Provided material: Begin

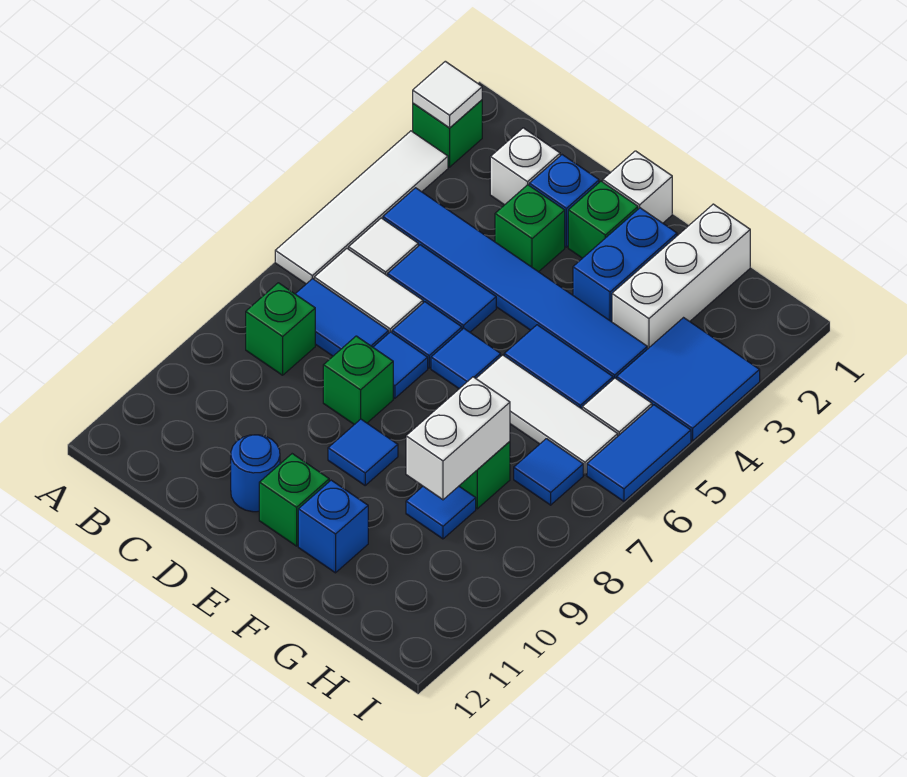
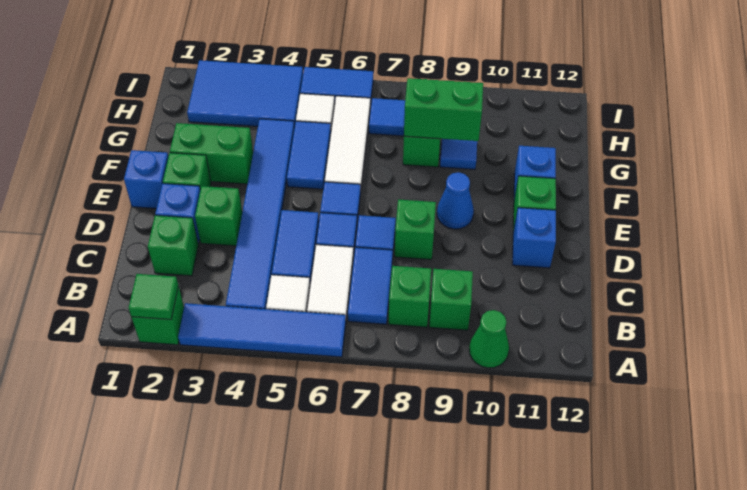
white tile A2 level 2 -> green tile A2 level 2
white tile A3:A6 level 1 -> blue tile A3:A6 level 1
none -> green cone A10 level 1
none -> green brick B9 level 1
white brick C2 level 1 -> green brick C2 level 1
blue round brick D11 level 1 -> blue brick D11 level 1
white brick E1 level 1 -> blue brick E1 level 1
blue tile E9 level 1 -> blue cone E9 level 1
blue brick F2:F3 level 1 -> green brick F2:F3 level 1
white brick G1:G3 level 1 -> none
white brick G8:G9 level 2 -> green brick G8:G9 level 2
blue tile H3:I4 level 1 -> blue tile H2:I4 level 1

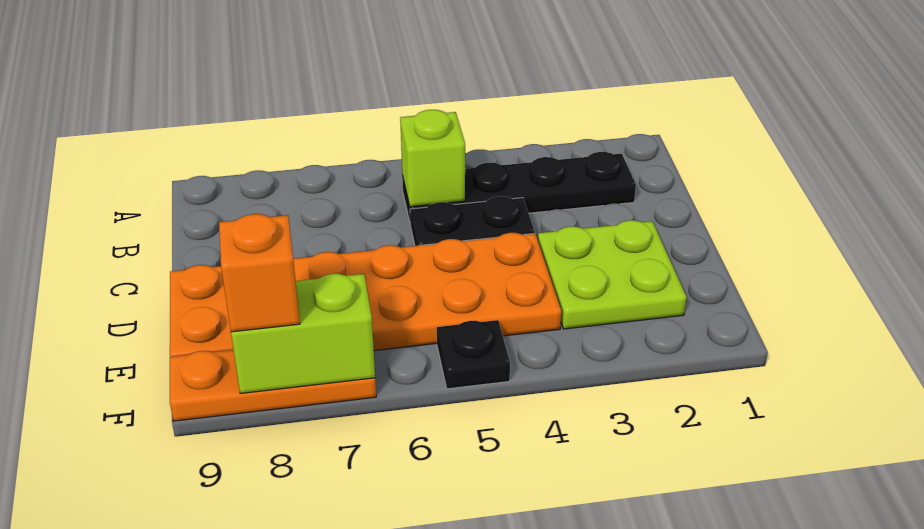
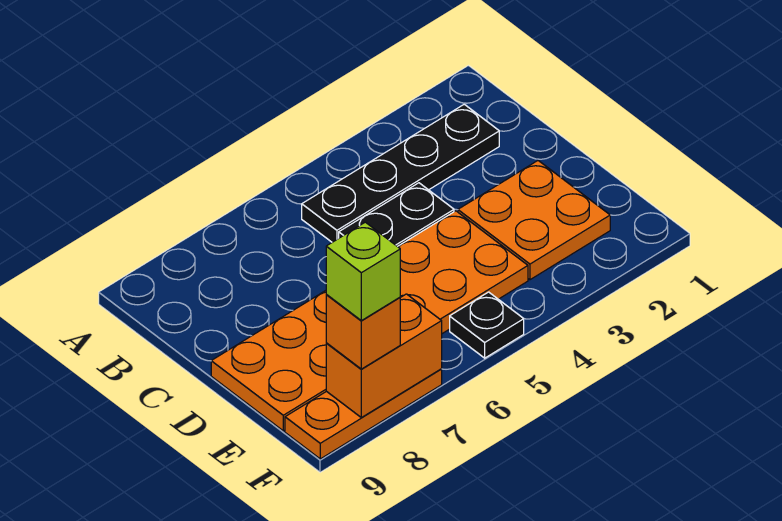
lime brick B5 level 2 -> lime brick F8 level 4
lime plate D2:E3 level 1 -> orange plate D2:E3 level 1
lime brick F7:F8 level 2 -> orange brick F7:F8 level 2

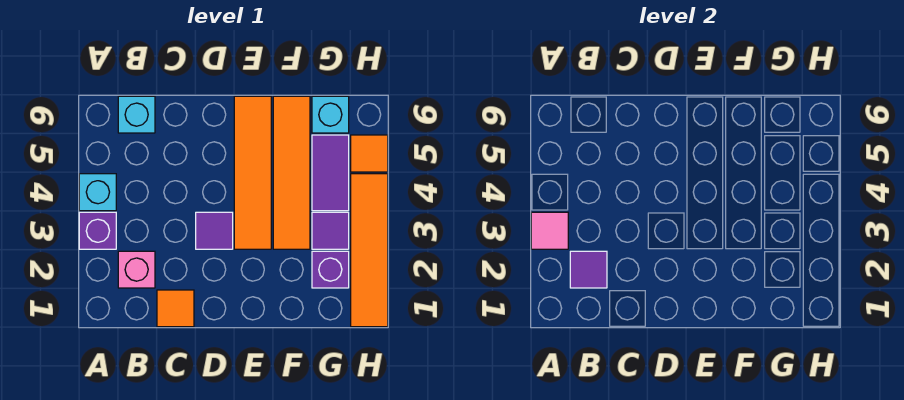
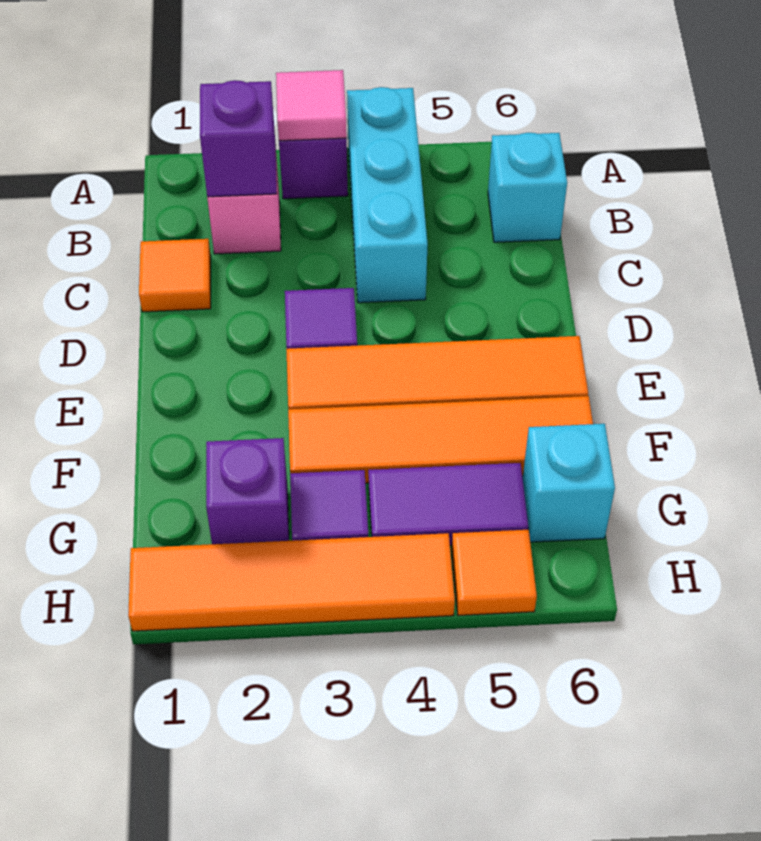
cyan brick A4 level 1 -> cyan brick A4:C4 level 1
purple tile B2 level 2 -> purple brick B2 level 2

Provided material: End

→ Problem details
No pictures belong in the answer. It must repeat exactly the lines from the line with "white tile A3:A6" through the final line of the records.

→ Worked solution
white tile A3:A6 level 1 -> blue tile A3:A6 level 1
none -> green cone A10 level 1
none -> green brick B9 level 1
white brick C2 level 1 -> green brick C2 level 1
blue round brick D11 level 1 -> blue brick D11 level 1
white brick E1 level 1 -> blue brick E1 level 1
blue tile E9 level 1 -> blue cone E9 level 1
blue brick F2:F3 level 1 -> green brick F2:F3 level 1
white brick G1:G3 level 1 -> none
white brick G8:G9 level 2 -> green brick G8:G9 level 2
blue tile H3:I4 level 1 -> blue tile H2:I4 level 1

lime brick B5 level 2 -> lime brick F8 level 4
lime plate D2:E3 level 1 -> orange plate D2:E3 level 1
lime brick F7:F8 level 2 -> orange brick F7:F8 level 2

cyan brick A4 level 1 -> cyan brick A4:C4 level 1
purple tile B2 level 2 -> purple brick B2 level 2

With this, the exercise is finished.